Work item: Reproduce the records word for word, from the first line to the line containing "IC6: SHT31 -> TMP102".

(Provided data Opens)

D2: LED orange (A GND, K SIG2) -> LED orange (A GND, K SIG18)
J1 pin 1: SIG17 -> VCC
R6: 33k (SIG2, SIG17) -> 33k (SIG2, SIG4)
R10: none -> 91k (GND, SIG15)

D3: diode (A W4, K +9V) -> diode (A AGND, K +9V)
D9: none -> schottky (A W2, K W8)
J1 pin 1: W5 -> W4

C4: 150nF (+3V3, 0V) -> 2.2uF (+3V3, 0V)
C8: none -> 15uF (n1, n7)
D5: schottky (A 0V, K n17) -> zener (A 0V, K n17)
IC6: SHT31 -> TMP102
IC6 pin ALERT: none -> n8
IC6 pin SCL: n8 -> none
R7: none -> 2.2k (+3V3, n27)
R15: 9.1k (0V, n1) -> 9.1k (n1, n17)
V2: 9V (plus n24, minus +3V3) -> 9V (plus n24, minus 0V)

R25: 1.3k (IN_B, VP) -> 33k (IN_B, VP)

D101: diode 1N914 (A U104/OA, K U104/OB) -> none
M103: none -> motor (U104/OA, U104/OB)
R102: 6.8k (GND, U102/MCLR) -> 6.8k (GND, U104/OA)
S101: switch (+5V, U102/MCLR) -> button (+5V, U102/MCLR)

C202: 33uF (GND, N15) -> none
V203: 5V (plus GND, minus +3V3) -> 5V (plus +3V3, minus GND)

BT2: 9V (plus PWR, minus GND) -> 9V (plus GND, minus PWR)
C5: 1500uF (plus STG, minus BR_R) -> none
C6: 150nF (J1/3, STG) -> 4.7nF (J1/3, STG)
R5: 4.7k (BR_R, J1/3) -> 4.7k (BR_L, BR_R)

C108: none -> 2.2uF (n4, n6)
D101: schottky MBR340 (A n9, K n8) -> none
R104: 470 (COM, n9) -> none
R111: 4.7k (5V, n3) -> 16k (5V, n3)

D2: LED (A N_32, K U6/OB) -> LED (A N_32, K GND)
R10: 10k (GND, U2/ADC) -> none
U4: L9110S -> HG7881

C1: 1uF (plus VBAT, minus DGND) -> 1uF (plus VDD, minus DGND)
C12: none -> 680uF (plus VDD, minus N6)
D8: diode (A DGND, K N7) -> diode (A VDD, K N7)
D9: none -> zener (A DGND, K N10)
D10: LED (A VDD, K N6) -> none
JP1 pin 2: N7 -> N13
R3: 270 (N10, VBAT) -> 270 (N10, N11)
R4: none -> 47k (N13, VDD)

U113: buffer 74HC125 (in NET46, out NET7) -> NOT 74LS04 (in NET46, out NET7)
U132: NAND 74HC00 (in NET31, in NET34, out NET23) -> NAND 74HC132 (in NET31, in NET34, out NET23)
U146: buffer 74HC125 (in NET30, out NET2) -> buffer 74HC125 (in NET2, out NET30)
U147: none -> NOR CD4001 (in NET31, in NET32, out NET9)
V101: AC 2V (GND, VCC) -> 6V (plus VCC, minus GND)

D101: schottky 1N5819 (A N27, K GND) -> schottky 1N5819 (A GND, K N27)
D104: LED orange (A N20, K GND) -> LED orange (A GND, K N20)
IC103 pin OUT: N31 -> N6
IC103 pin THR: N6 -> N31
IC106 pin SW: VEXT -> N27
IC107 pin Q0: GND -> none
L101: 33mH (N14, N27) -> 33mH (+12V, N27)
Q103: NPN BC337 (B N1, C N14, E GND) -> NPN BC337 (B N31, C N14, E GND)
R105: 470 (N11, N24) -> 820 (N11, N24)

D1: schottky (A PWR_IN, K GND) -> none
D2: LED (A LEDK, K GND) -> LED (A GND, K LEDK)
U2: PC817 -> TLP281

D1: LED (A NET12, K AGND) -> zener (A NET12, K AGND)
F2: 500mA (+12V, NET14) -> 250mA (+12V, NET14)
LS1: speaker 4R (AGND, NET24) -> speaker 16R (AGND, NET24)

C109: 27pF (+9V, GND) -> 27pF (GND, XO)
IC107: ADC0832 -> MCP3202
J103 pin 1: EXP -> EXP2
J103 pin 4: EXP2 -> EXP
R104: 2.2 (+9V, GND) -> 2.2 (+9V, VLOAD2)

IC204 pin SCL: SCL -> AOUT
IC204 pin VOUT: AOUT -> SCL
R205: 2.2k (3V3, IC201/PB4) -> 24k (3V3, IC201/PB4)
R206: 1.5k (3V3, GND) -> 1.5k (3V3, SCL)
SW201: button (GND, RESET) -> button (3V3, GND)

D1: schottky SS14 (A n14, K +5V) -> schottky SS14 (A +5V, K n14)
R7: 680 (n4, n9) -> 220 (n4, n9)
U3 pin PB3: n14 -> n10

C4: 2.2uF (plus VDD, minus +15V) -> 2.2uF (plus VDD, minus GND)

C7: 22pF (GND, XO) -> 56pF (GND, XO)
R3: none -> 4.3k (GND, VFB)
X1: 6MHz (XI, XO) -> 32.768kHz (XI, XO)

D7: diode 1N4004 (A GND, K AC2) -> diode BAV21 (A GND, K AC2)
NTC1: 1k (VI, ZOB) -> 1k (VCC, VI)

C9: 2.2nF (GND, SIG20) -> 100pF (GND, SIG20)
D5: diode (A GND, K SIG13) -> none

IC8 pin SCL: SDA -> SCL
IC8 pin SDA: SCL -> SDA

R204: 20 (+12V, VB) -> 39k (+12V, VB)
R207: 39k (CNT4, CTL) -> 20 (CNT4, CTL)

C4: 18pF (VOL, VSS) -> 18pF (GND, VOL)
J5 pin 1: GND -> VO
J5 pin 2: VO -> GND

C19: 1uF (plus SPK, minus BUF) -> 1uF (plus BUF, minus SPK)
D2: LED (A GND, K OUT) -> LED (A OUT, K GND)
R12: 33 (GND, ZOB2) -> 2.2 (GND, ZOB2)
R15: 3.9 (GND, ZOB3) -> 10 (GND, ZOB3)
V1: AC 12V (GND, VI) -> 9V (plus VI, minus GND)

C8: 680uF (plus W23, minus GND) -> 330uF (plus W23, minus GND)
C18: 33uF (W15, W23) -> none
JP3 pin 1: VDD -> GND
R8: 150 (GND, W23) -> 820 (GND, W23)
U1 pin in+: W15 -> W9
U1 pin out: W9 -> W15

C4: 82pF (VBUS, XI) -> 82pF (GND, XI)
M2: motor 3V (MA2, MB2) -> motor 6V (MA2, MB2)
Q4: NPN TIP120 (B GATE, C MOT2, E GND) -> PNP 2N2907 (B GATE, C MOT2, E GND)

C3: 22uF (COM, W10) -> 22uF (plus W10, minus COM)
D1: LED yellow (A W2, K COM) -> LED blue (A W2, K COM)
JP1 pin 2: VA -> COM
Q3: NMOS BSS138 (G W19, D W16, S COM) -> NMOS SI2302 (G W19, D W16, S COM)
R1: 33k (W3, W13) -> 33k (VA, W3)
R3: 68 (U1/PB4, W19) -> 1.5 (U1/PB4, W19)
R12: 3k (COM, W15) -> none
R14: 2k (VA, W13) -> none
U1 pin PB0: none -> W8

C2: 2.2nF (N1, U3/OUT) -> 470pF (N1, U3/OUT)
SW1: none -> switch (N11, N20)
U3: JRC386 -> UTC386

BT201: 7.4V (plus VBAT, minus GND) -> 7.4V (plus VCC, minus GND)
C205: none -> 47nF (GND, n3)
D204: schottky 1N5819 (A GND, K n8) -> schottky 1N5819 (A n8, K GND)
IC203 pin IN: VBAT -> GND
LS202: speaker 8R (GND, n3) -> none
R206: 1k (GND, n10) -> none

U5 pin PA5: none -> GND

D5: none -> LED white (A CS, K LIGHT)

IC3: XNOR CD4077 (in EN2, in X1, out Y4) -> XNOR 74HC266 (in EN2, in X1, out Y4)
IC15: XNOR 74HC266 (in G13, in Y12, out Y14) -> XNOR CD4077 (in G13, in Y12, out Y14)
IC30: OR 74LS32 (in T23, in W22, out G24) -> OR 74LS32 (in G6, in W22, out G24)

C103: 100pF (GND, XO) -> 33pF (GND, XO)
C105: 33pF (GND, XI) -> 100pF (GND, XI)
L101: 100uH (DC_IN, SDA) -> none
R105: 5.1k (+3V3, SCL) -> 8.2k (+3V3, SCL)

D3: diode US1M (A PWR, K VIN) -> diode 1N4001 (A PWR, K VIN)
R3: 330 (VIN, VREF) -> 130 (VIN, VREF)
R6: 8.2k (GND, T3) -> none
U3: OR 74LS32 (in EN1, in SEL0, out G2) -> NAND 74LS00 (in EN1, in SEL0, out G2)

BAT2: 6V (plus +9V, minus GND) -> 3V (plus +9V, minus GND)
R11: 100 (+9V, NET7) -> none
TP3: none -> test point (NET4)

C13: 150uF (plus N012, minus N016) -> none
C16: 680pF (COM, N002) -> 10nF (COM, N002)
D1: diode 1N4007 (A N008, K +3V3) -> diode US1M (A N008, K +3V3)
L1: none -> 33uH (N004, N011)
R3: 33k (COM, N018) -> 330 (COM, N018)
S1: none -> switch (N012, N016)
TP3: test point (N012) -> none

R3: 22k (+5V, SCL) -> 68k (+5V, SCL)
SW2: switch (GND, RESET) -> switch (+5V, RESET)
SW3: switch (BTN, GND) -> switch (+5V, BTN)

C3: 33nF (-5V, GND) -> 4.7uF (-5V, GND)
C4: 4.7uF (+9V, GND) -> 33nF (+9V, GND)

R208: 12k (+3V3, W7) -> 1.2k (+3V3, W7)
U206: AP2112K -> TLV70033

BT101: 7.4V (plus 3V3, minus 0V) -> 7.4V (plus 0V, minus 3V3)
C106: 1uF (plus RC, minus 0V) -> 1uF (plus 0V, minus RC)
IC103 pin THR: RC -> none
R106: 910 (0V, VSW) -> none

(Provided data Closes)

Your response:
D2: LED orange (A GND, K SIG2) -> LED orange (A GND, K SIG18)
J1 pin 1: SIG17 -> VCC
R6: 33k (SIG2, SIG17) -> 33k (SIG2, SIG4)
R10: none -> 91k (GND, SIG15)

D3: diode (A W4, K +9V) -> diode (A AGND, K +9V)
D9: none -> schottky (A W2, K W8)
J1 pin 1: W5 -> W4

C4: 150nF (+3V3, 0V) -> 2.2uF (+3V3, 0V)
C8: none -> 15uF (n1, n7)
D5: schottky (A 0V, K n17) -> zener (A 0V, K n17)
IC6: SHT31 -> TMP102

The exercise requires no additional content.